Supplied entries START
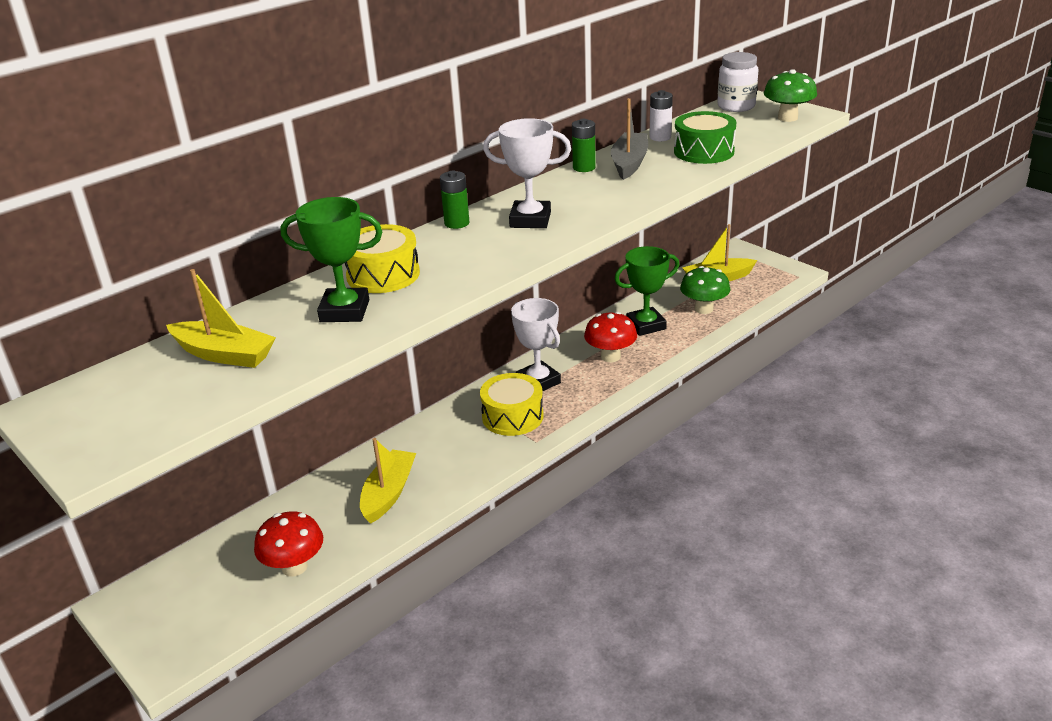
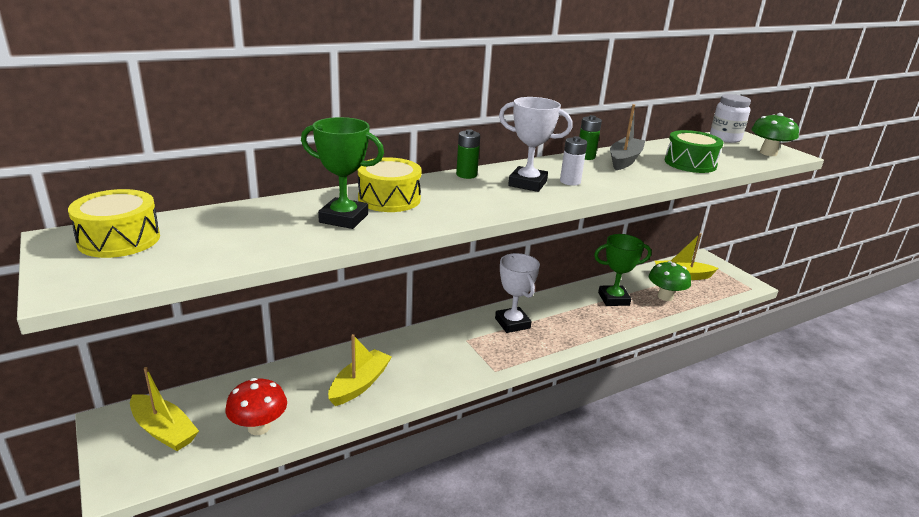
camera: 10 degrees right, 5 degrees down
yellow boat [166,269,276,368] -> yellow boat moved to [130,367,199,451]
yellow drum [480,373,544,436] -> yellow drum moved to [68,189,160,258]
red mushroom [584,312,637,362] -> none
white battery [649,90,673,141] -> white battery moved to [560,136,587,186]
Supplied entries END
Without the pictures, return all the records precisely as they stand.

Exercise solution>
camera: 10 degrees right, 5 degrees down
yellow boat [166,269,276,368] -> yellow boat moved to [130,367,199,451]
yellow drum [480,373,544,436] -> yellow drum moved to [68,189,160,258]
red mushroom [584,312,637,362] -> none
white battery [649,90,673,141] -> white battery moved to [560,136,587,186]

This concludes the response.